**Available data:**
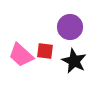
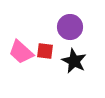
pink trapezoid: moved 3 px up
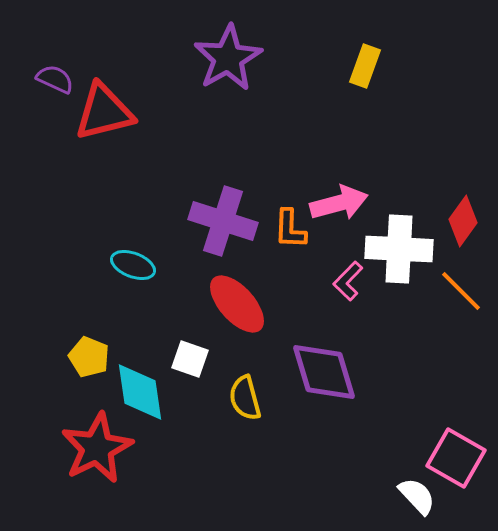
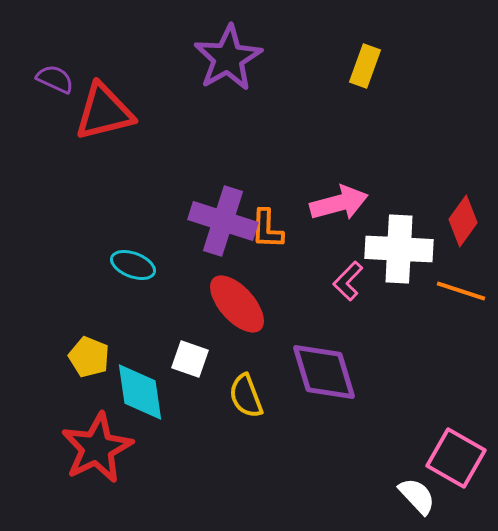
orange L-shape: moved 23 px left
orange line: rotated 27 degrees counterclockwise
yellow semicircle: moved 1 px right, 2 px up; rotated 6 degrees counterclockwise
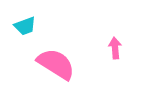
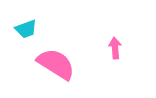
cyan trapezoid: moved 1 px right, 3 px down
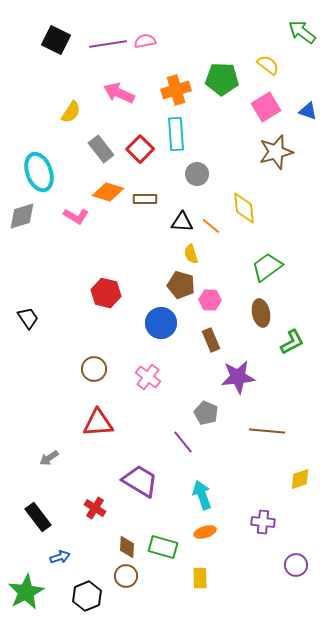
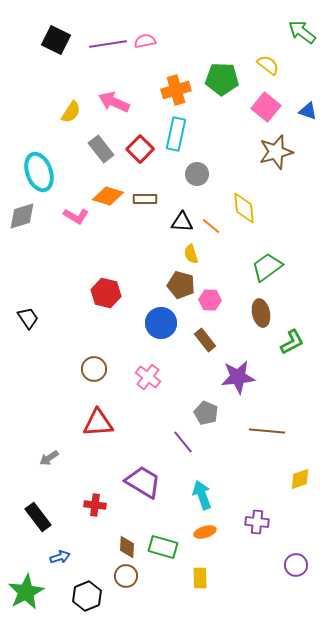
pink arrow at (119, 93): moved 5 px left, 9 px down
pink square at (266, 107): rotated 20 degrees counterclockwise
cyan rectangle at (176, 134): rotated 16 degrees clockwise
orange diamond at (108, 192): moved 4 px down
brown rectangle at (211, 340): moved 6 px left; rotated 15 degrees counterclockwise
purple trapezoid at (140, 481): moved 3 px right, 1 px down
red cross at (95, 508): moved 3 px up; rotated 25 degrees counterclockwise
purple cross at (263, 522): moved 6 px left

**Task item:** Copy out each line of the data in which the word "degrees" appears.

**Task response:**
orange line: rotated 27 degrees counterclockwise
yellow semicircle: moved 1 px right, 2 px up; rotated 6 degrees counterclockwise
pink square at (266, 107): rotated 20 degrees counterclockwise
cyan rectangle at (176, 134): rotated 16 degrees clockwise
brown rectangle at (211, 340): moved 6 px left; rotated 15 degrees counterclockwise
red cross at (95, 508): moved 3 px up; rotated 25 degrees counterclockwise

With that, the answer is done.